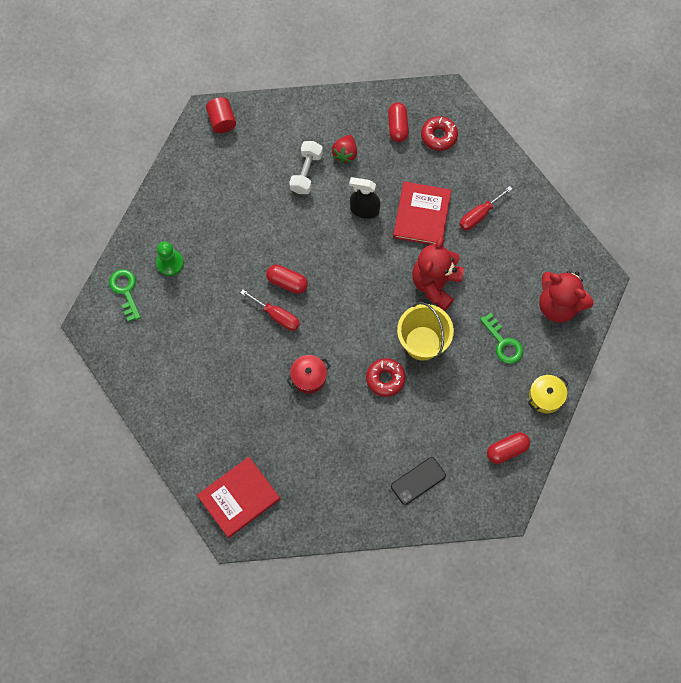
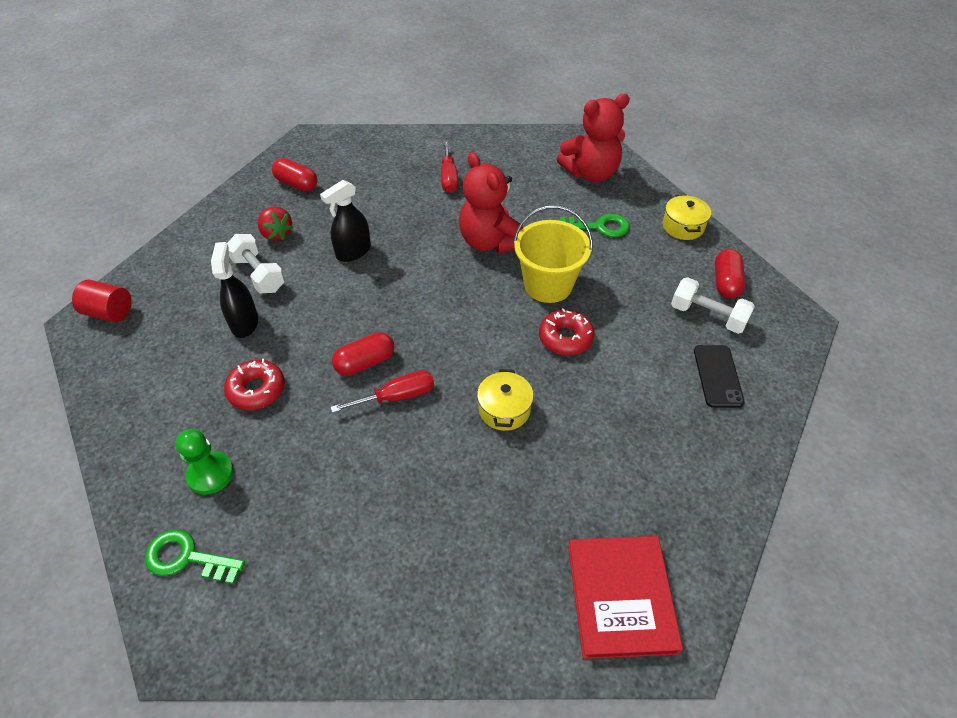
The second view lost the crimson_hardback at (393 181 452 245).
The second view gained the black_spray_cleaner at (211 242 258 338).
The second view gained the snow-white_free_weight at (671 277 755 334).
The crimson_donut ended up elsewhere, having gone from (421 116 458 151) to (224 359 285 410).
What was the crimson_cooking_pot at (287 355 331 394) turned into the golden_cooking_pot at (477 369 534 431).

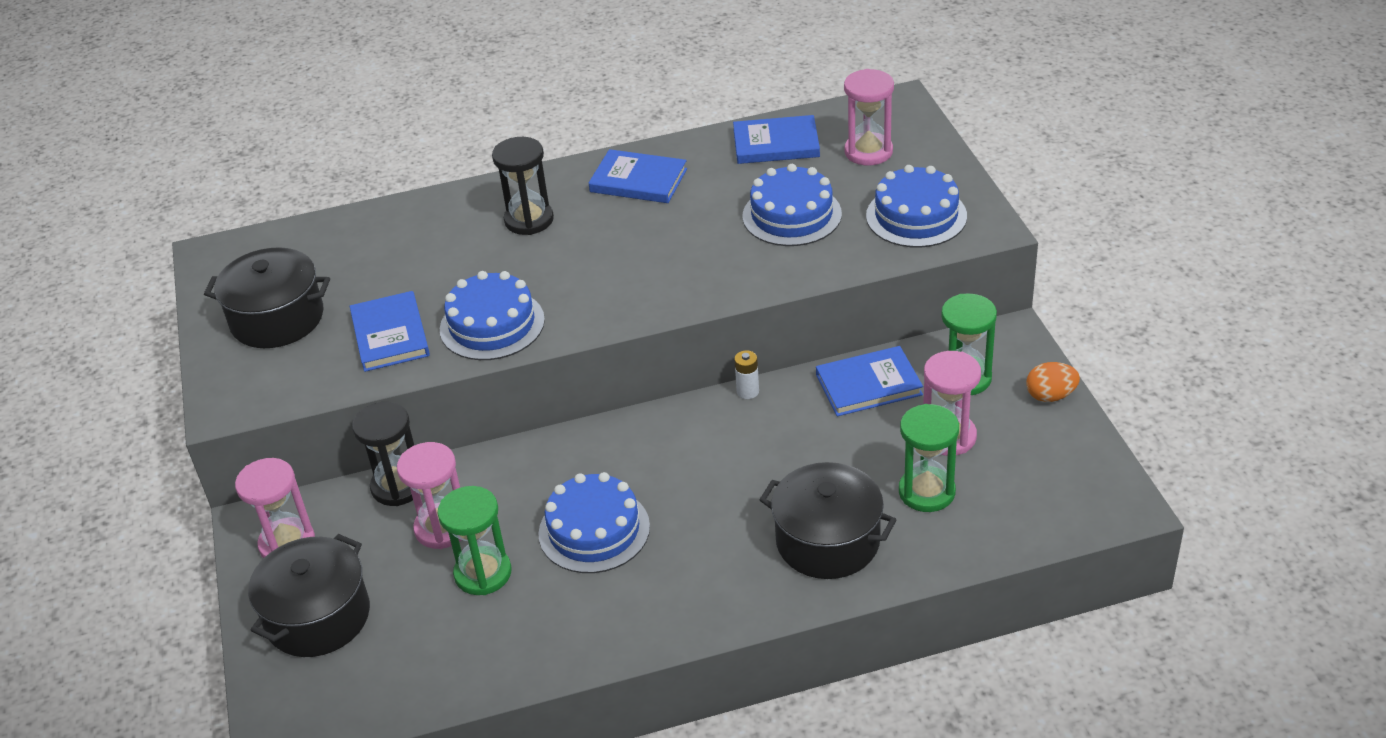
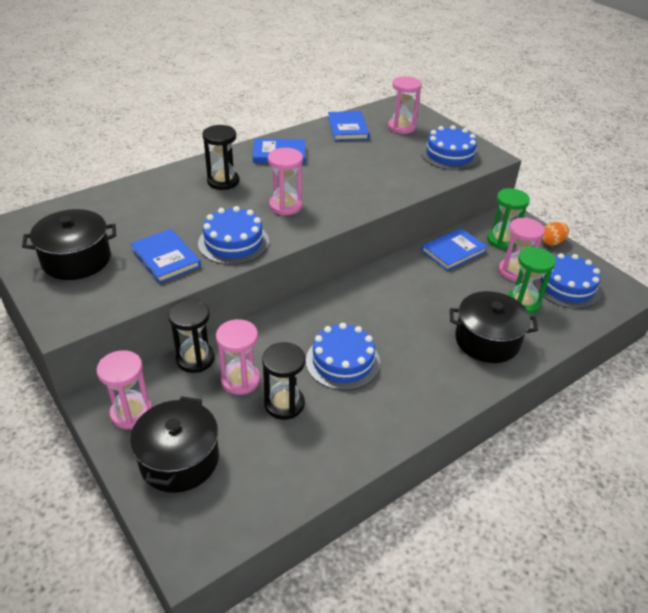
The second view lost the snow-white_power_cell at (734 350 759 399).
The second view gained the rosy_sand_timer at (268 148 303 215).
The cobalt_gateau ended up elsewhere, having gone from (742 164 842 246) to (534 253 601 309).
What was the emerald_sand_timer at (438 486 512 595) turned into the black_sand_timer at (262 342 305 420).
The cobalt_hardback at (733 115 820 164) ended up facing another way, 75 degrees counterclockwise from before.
========================================
Nothing but the lines from the line with "What was the crimson_cooking_pot" through the end of the listing should appear in the answer, each duplicated exactly, without pictures.

* [Solution for this task]:
What was the crimson_cooking_pot at (287 355 331 394) turned into the golden_cooking_pot at (477 369 534 431).

The second view lost the snow-white_power_cell at (734 350 759 399).
The second view gained the rosy_sand_timer at (268 148 303 215).
The cobalt_gateau ended up elsewhere, having gone from (742 164 842 246) to (534 253 601 309).
What was the emerald_sand_timer at (438 486 512 595) turned into the black_sand_timer at (262 342 305 420).
The cobalt_hardback at (733 115 820 164) ended up facing another way, 75 degrees counterclockwise from before.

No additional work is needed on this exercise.